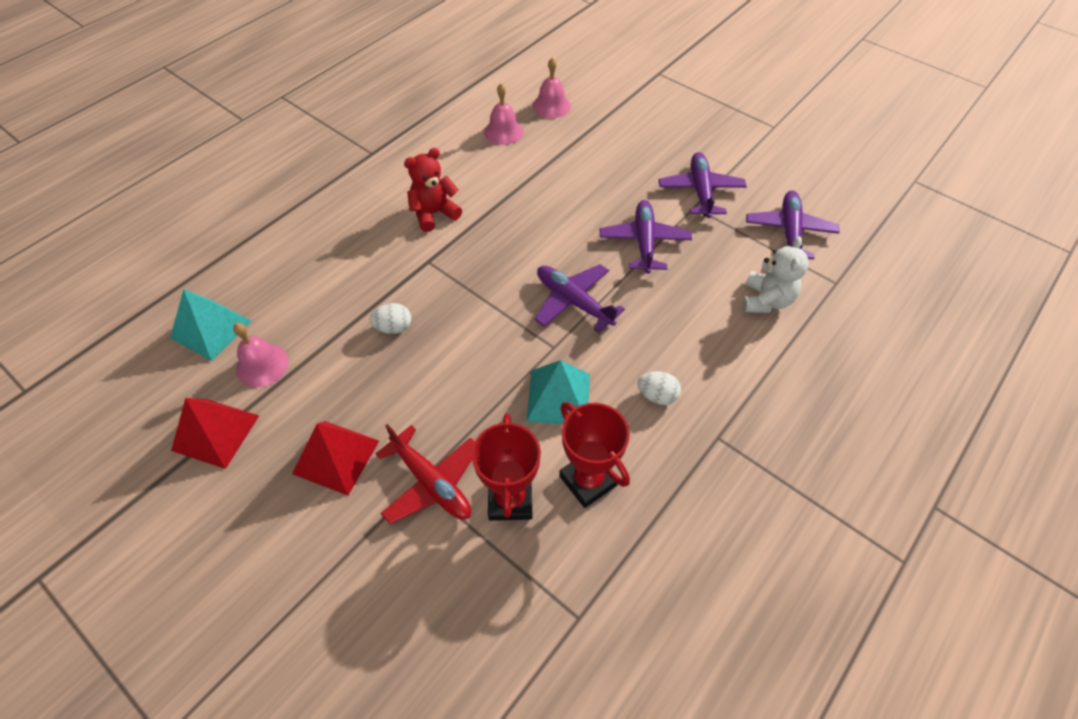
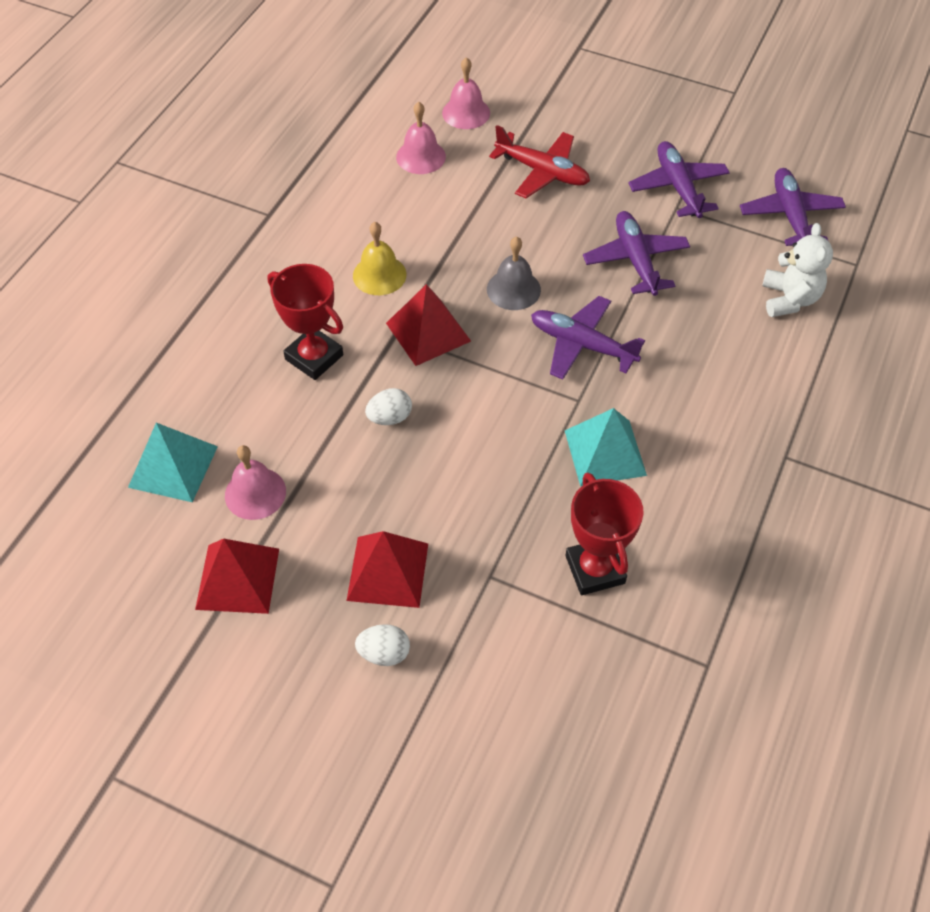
camera: 15 degrees left, 0 degrees up
(432, 483) = (504, 573): red plane -> red plane (542, 172)
(434, 213) = (379, 275): red teddy bear -> yellow bell
(453, 265) = (428, 332): none -> red pyramid
(535, 245) = (513, 289): none -> grey bell
(588, 480) = (668, 531): red trophy -> red trophy (314, 357)
(657, 396) = (709, 427): white egg -> white egg (384, 653)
-=-=-
### YOUR OBJECTIVE
All of the preceding material should be output verbatim, with the pictures excluded.

### RESPONSE TO THE EXERCISE
camera: 15 degrees left, 0 degrees up
(432, 483) = (504, 573): red plane -> red plane (542, 172)
(434, 213) = (379, 275): red teddy bear -> yellow bell
(453, 265) = (428, 332): none -> red pyramid
(535, 245) = (513, 289): none -> grey bell
(588, 480) = (668, 531): red trophy -> red trophy (314, 357)
(657, 396) = (709, 427): white egg -> white egg (384, 653)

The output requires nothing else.